Structured diff data:
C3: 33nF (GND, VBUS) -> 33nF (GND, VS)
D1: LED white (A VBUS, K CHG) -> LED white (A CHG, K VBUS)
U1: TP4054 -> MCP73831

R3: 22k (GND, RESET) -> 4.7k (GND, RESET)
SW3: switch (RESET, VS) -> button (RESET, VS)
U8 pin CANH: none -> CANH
...
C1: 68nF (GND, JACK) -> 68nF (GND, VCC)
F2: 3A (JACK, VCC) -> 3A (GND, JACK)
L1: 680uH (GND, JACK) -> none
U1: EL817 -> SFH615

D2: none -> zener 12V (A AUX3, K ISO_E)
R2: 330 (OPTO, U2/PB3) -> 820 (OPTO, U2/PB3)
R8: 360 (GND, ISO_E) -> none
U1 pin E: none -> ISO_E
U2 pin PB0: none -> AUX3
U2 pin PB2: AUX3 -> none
==
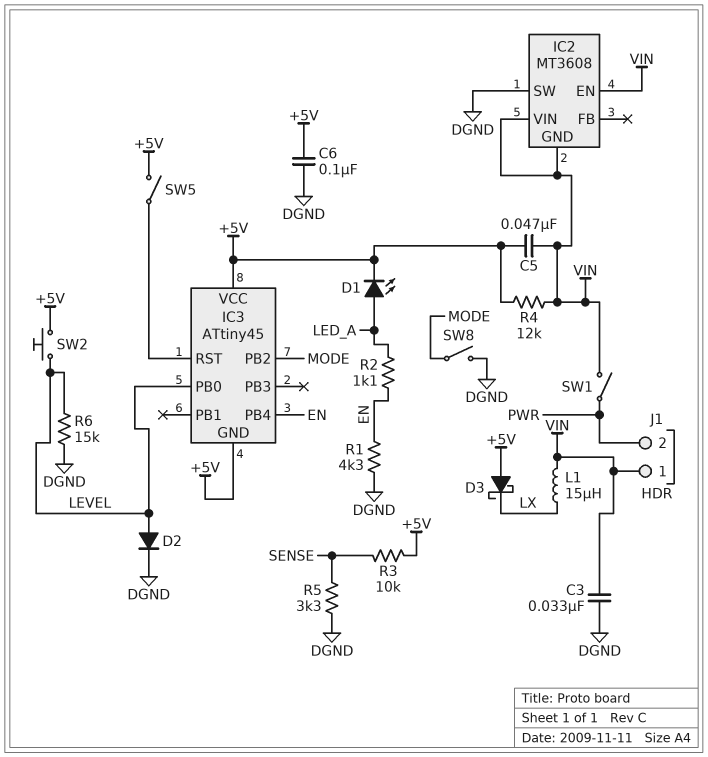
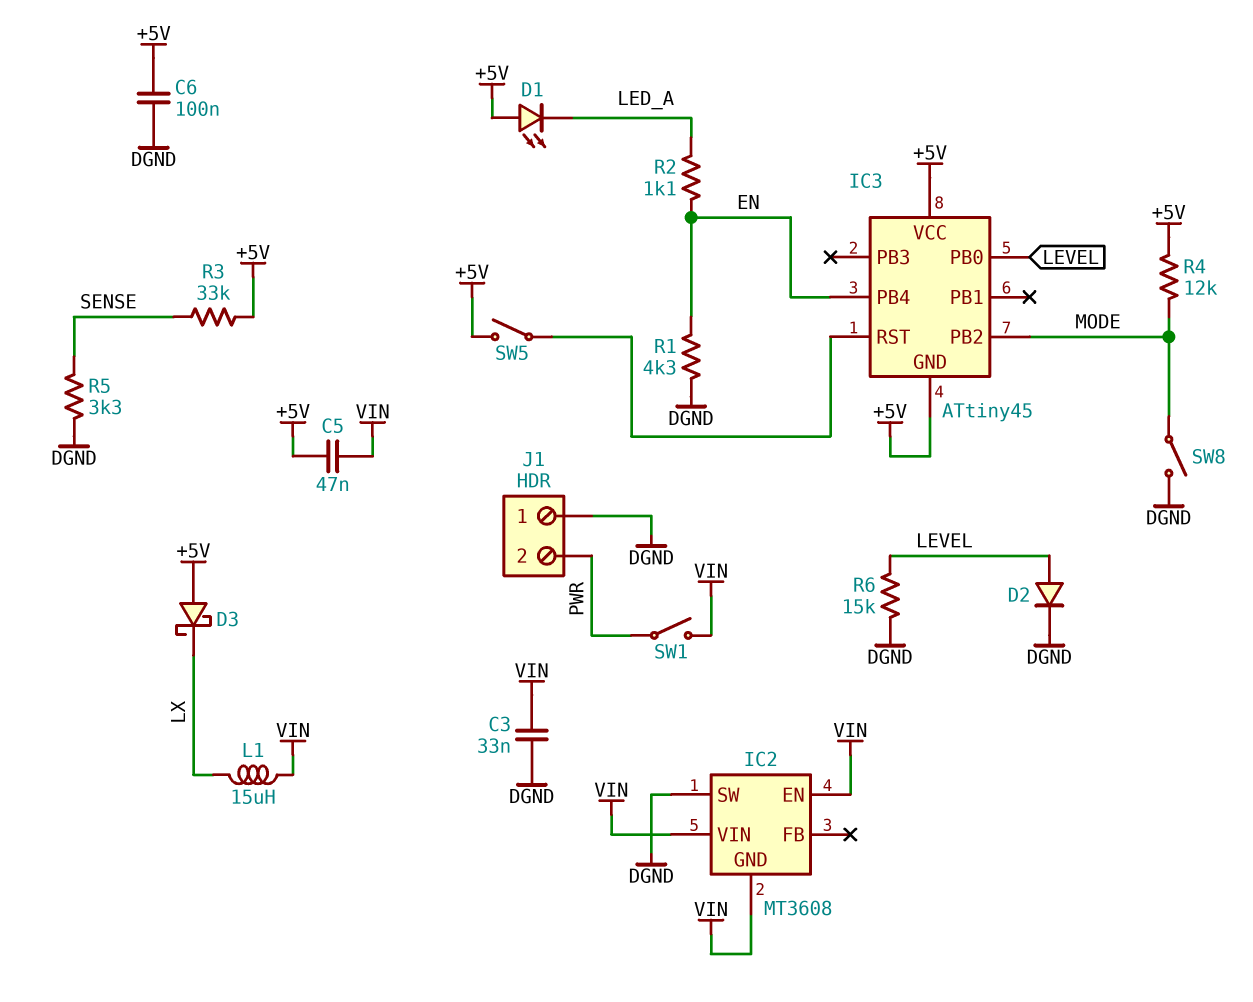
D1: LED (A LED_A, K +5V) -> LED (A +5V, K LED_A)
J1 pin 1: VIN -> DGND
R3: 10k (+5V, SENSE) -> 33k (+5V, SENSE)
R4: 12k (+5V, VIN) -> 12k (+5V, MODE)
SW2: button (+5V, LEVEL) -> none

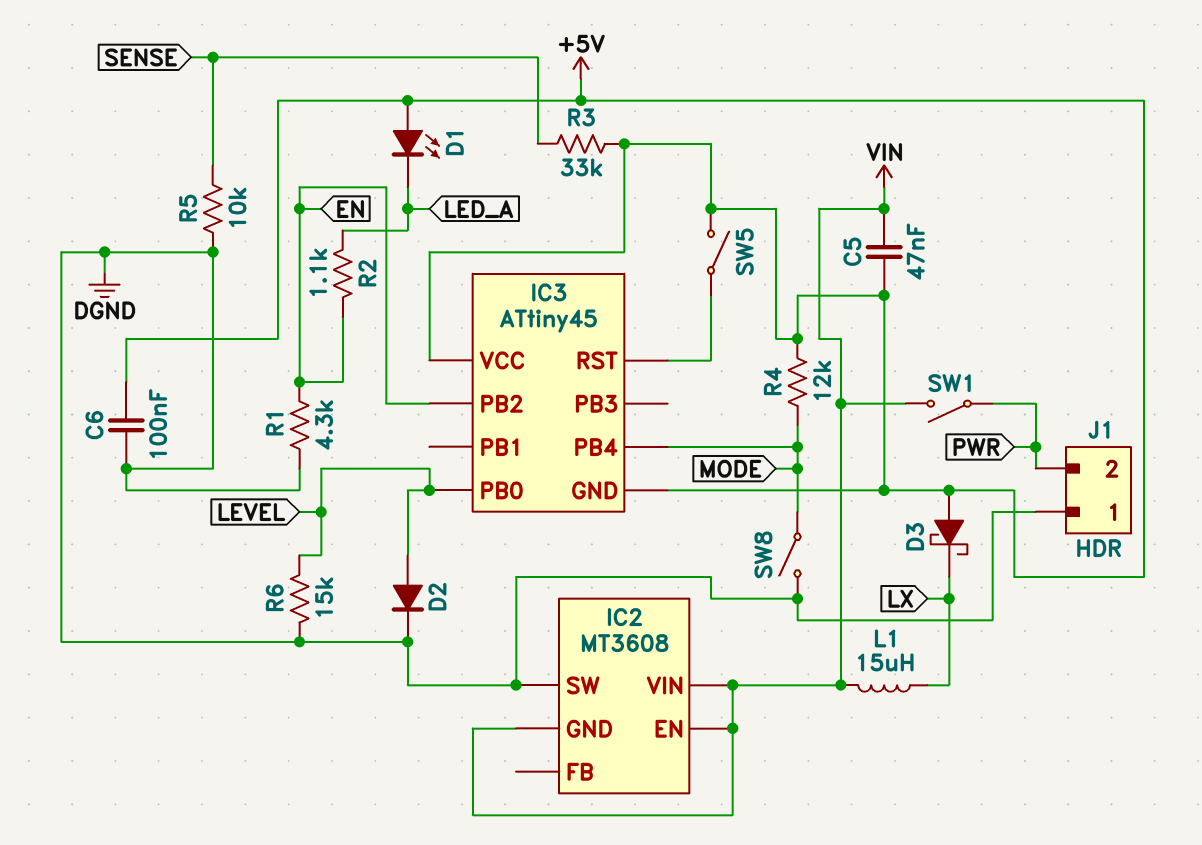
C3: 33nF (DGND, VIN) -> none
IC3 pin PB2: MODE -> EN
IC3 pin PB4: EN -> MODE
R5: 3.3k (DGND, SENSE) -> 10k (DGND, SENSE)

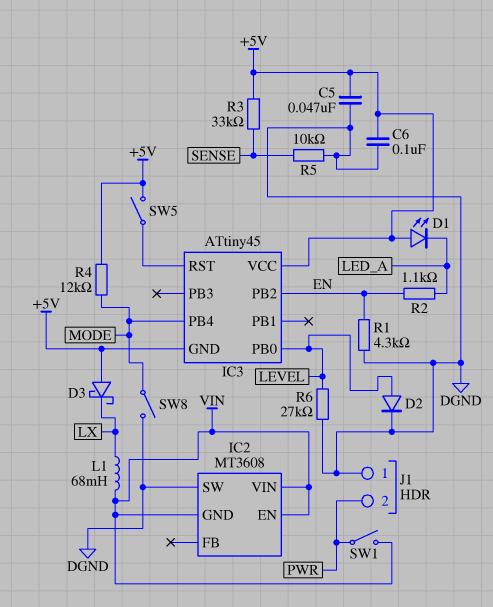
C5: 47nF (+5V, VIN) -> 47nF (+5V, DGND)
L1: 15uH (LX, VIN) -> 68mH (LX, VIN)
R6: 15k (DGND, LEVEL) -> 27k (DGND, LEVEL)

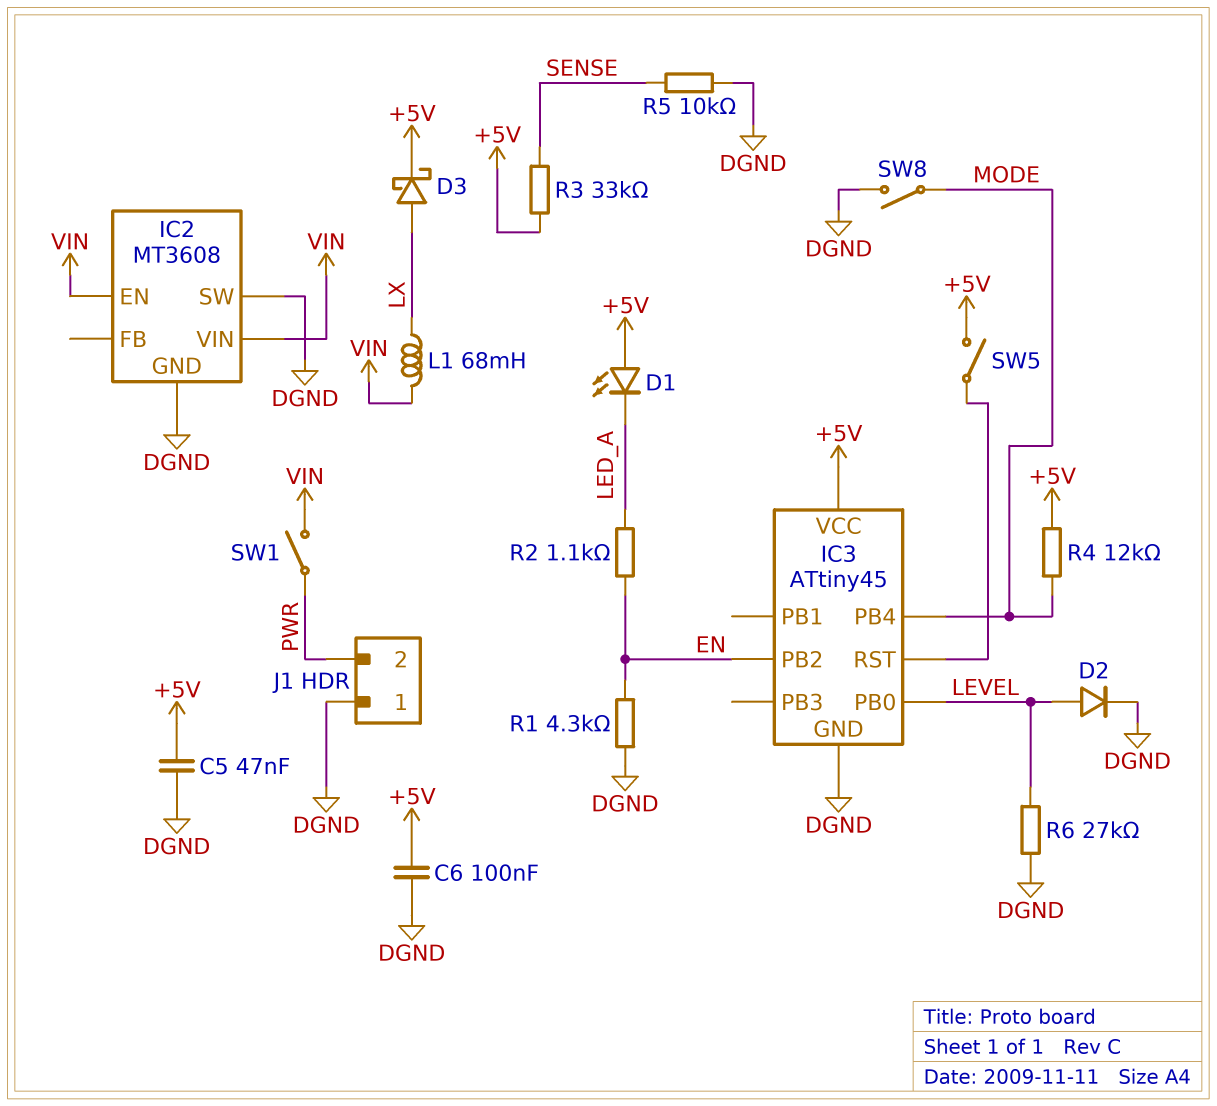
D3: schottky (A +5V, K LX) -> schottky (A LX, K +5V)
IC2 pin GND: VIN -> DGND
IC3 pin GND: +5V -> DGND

### Assignment
Now transcribe the lines above exactly, starting at the line containing "R4: 12k (+5V, VIN) -> 12k (+5V, MODE)" and ending at the line containing "IC3 pin GND: +5V -> DGND", both lines included, pictures excluded.

### Reply
R4: 12k (+5V, VIN) -> 12k (+5V, MODE)
SW2: button (+5V, LEVEL) -> none

C3: 33nF (DGND, VIN) -> none
IC3 pin PB2: MODE -> EN
IC3 pin PB4: EN -> MODE
R5: 3.3k (DGND, SENSE) -> 10k (DGND, SENSE)

C5: 47nF (+5V, VIN) -> 47nF (+5V, DGND)
L1: 15uH (LX, VIN) -> 68mH (LX, VIN)
R6: 15k (DGND, LEVEL) -> 27k (DGND, LEVEL)

D3: schottky (A +5V, K LX) -> schottky (A LX, K +5V)
IC2 pin GND: VIN -> DGND
IC3 pin GND: +5V -> DGND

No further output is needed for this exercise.